**DATA EXTRACTS:**
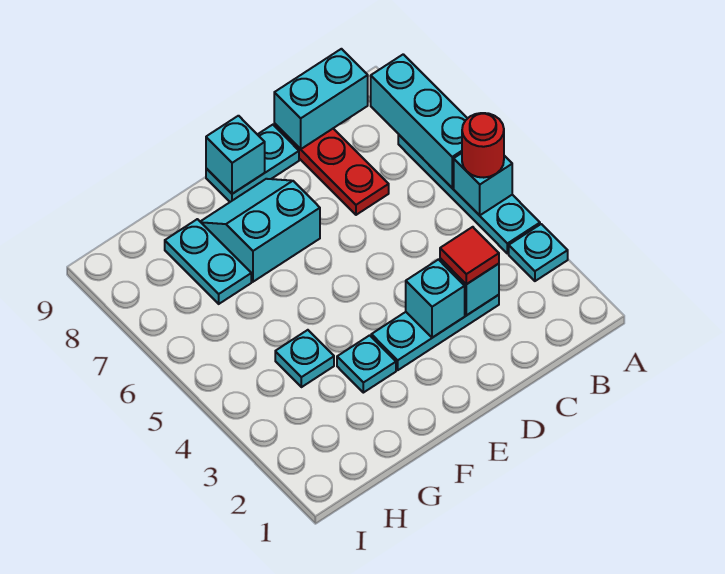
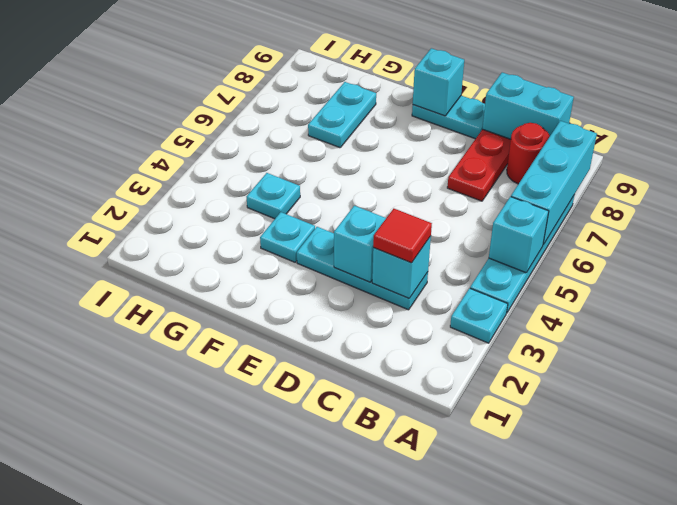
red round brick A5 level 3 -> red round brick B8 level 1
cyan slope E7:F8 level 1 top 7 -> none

---

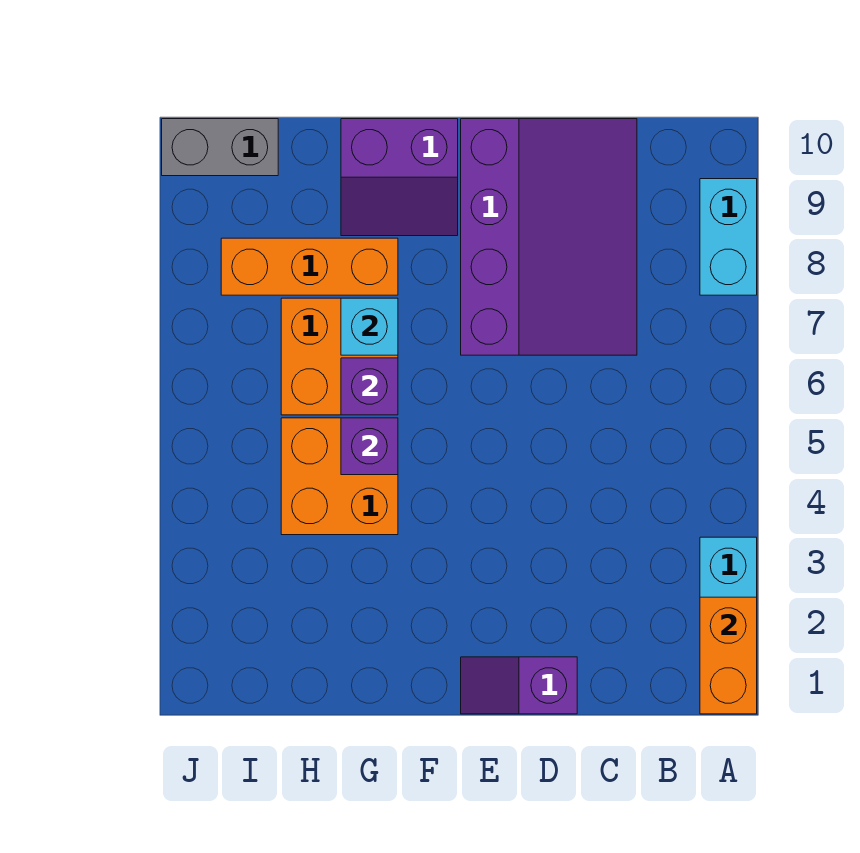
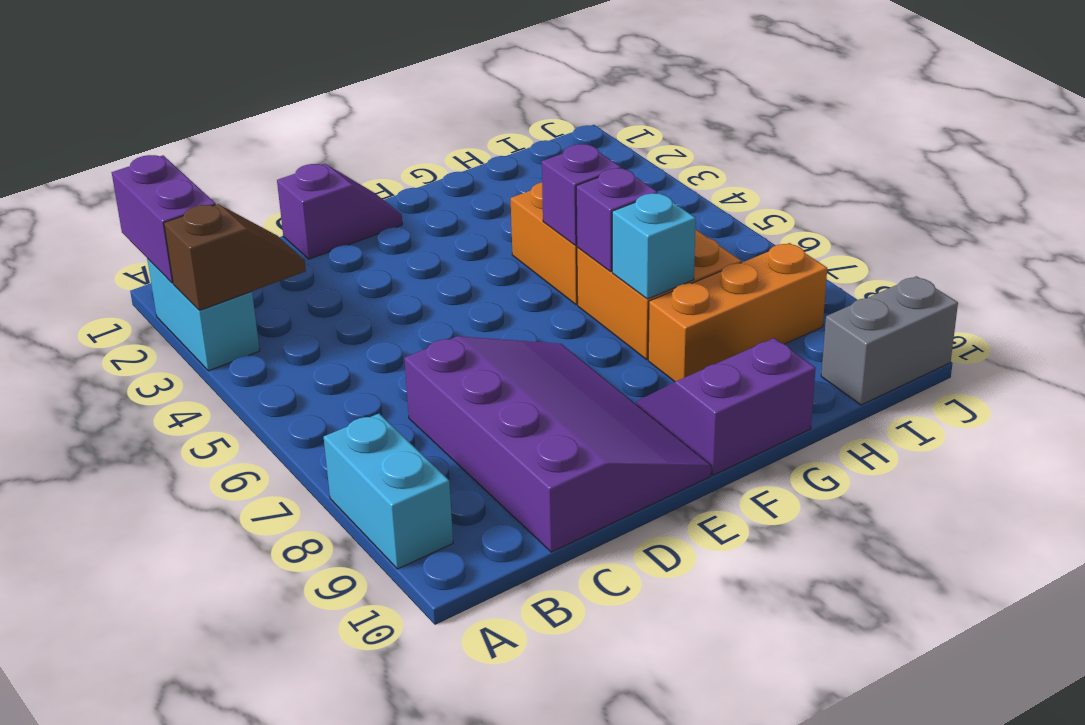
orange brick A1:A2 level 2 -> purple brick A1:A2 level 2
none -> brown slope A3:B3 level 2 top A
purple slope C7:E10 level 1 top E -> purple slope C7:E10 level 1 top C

**REQUIRED WORK:**
Determine how many lines in the records contain "purple", and reply with the number only.

**RESULT OF THIS EXERCISE:**
2